Task
Extract the lines of the material below, beginning with the first and ending with the line that holds "none -> tan round brick I9 level 1". Skip every picture.

=-=-=-=-=

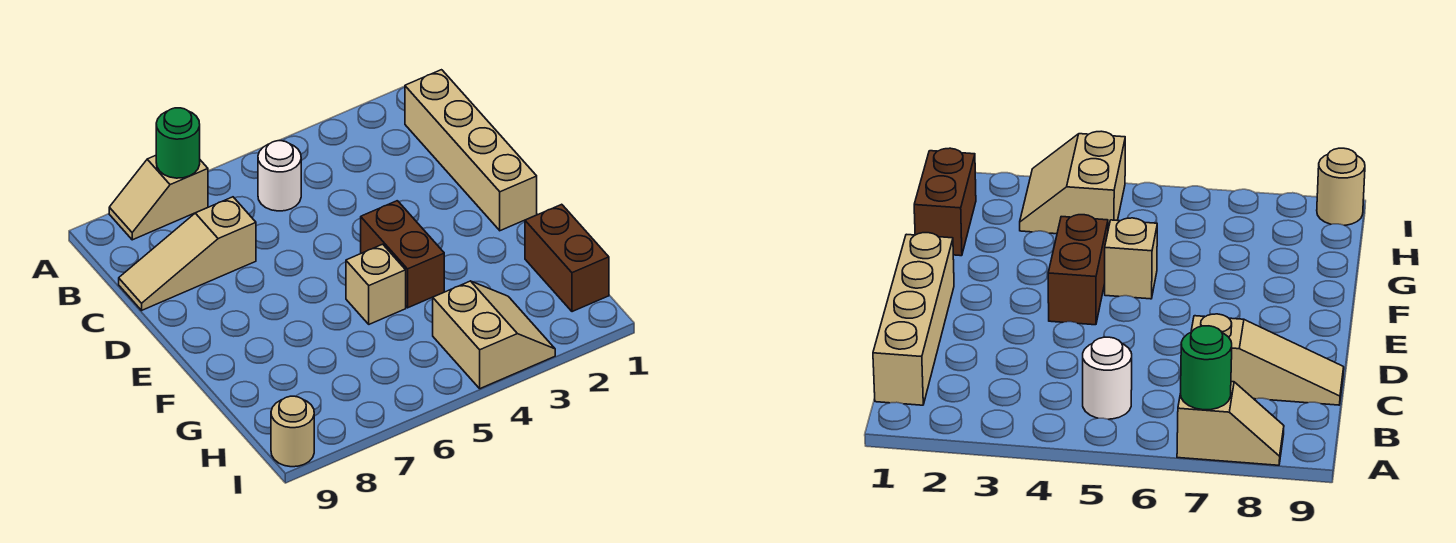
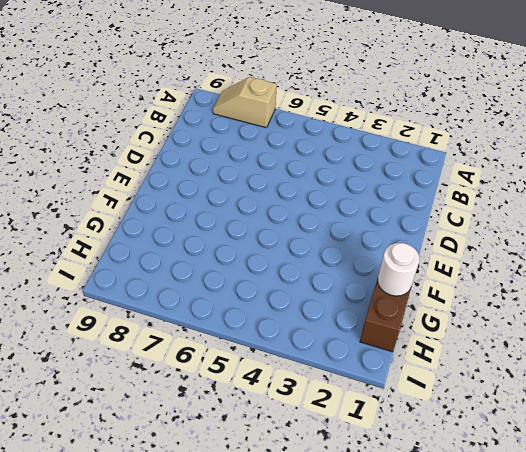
white round brick G1 level 2 -> white round brick B5 level 1
none -> tan brick B1:E1 level 1
none -> tan slope C7:C9 level 1 top 7

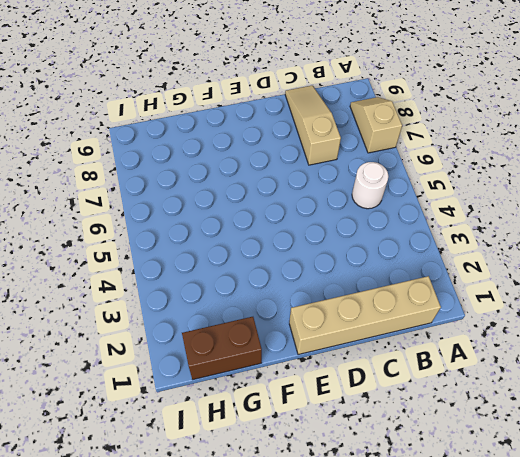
none -> brown brick E4:F4 level 1
none -> tan brick F5 level 1

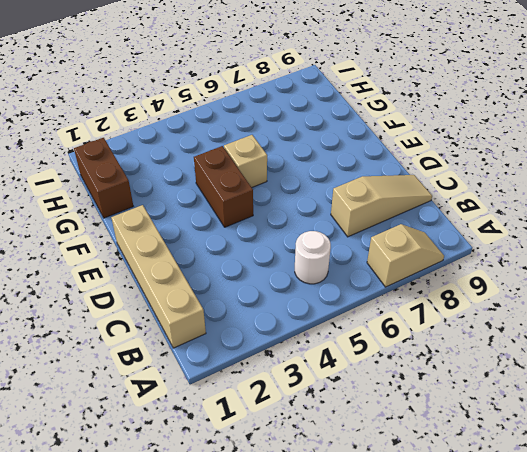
none -> tan slope H3:I4 level 1 top 4
none -> tan round brick I9 level 1

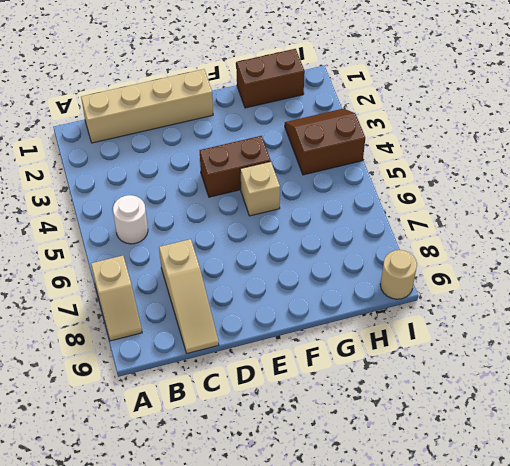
brown slope H3:I4 level 1 top 4 -> tan slope H3:I4 level 1 top 4
none -> green round brick A7 level 2

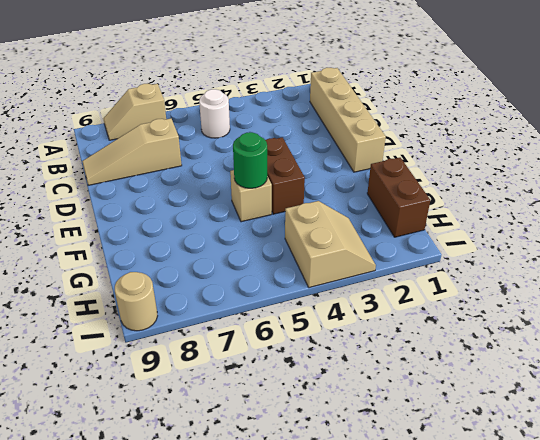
green round brick F5 level 2 -> green round brick A7 level 2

=-=-=-=-=

Output
white round brick G1 level 2 -> white round brick B5 level 1
none -> tan brick B1:E1 level 1
none -> tan slope C7:C9 level 1 top 7

none -> brown brick E4:F4 level 1
none -> tan brick F5 level 1

none -> tan slope H3:I4 level 1 top 4
none -> tan round brick I9 level 1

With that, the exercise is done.